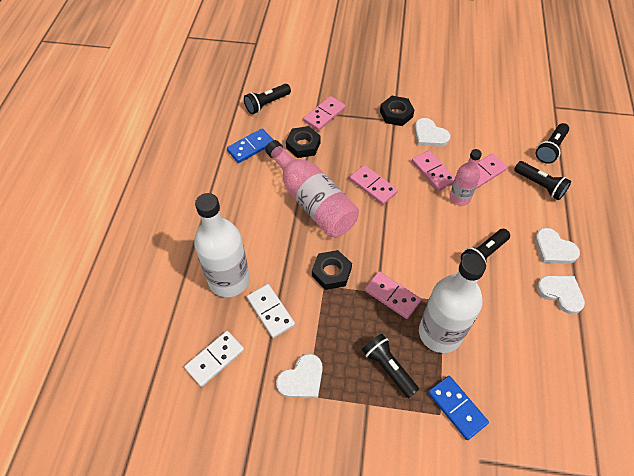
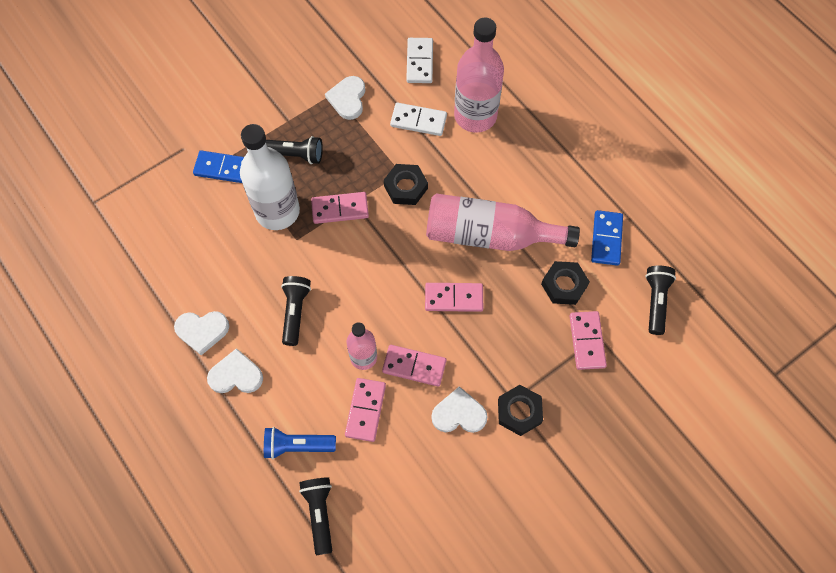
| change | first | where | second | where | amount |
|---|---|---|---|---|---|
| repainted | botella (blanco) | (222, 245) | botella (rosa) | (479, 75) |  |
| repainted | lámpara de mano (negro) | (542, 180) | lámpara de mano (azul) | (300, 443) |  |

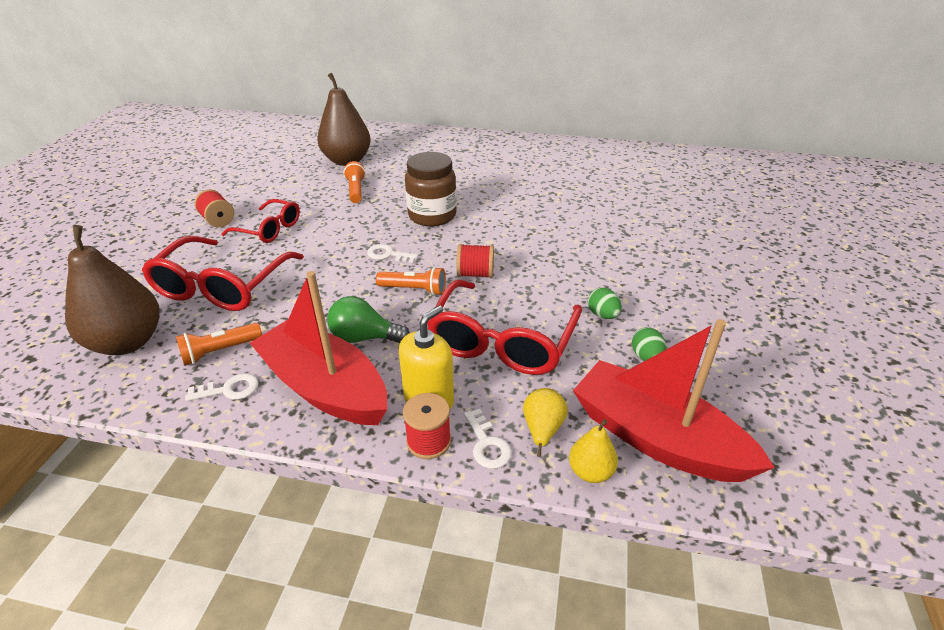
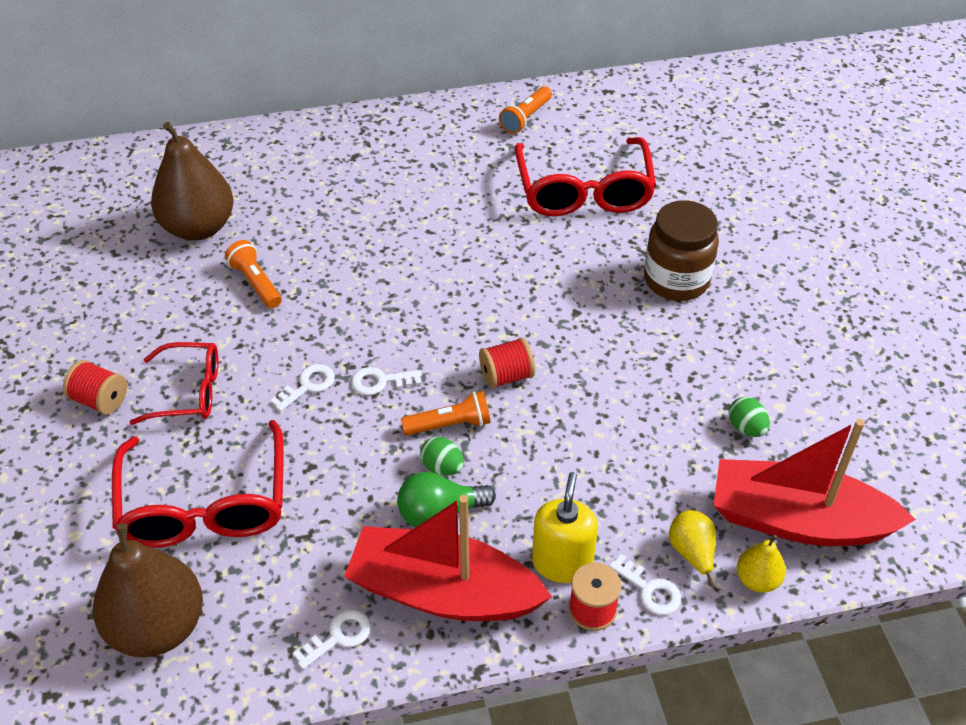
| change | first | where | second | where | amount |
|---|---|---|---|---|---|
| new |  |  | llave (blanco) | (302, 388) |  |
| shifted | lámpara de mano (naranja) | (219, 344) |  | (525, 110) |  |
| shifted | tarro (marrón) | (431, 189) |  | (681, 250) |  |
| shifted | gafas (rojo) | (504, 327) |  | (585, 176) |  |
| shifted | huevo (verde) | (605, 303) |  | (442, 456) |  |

********************

Work to be completed —
Leaving out every line before the one with "shifted | tarro", print the rest of the listing above exactly, through its final line.

Solved problem —
| shifted | tarro (marrón) | (431, 189) |  | (681, 250) |  |
| shifted | gafas (rojo) | (504, 327) |  | (585, 176) |  |
| shifted | huevo (verde) | (605, 303) |  | (442, 456) |  |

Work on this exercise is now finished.